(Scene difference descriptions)
#####

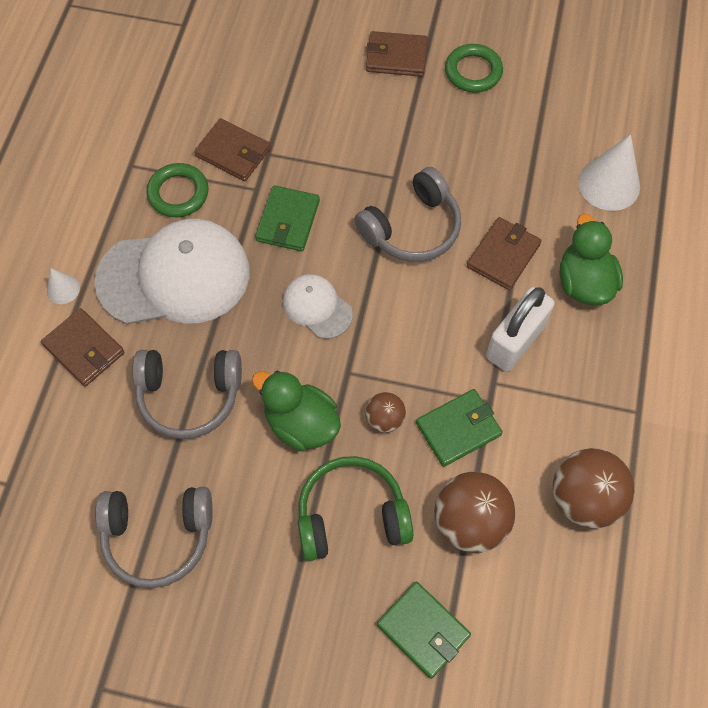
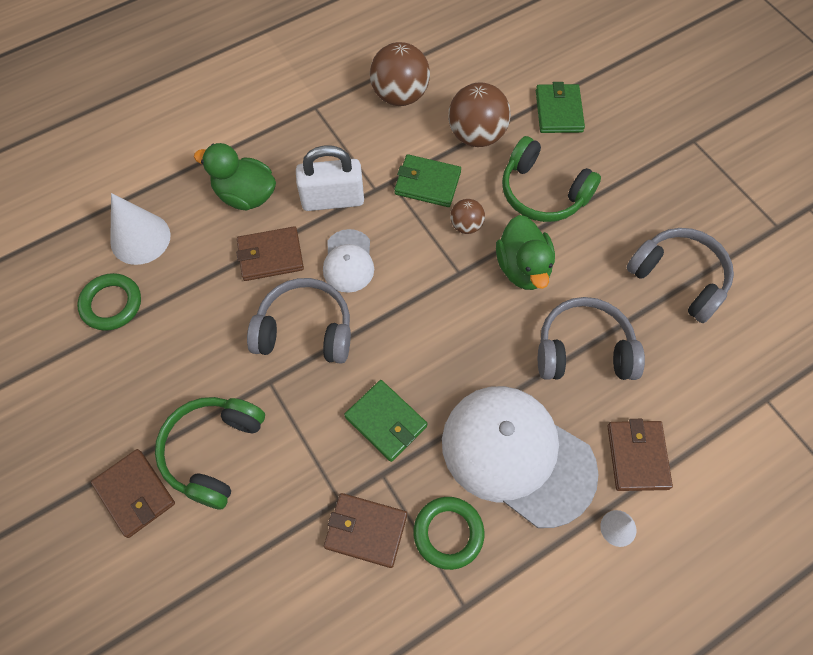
camera: 135 degrees left, 0 degrees up
(189, 395) = (583, 350): grey headphones -> grey headphones turned 45 degrees counterclockwise
(233, 152) = (366, 531): brown wallet -> brown wallet turned 60 degrees counterclockwise
(288, 221) = (386, 421): green wallet -> green wallet turned 75 degrees clockwise
(317, 307) = (434, 334): white cap -> white cap (348, 261)
(378, 113) = (213, 452): none -> green headphones
(473, 71) = (100, 416): green ring -> green ring (111, 304)
(584, 282) = (245, 195): green duck -> green duck turned 75 degrees clockwise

#####

TASK STATEMENT: Reproduce each line above exactly, but not a single picture.

OUTPUT BELOW:
camera: 135 degrees left, 0 degrees up
(189, 395) = (583, 350): grey headphones -> grey headphones turned 45 degrees counterclockwise
(233, 152) = (366, 531): brown wallet -> brown wallet turned 60 degrees counterclockwise
(288, 221) = (386, 421): green wallet -> green wallet turned 75 degrees clockwise
(317, 307) = (434, 334): white cap -> white cap (348, 261)
(378, 113) = (213, 452): none -> green headphones
(473, 71) = (100, 416): green ring -> green ring (111, 304)
(584, 282) = (245, 195): green duck -> green duck turned 75 degrees clockwise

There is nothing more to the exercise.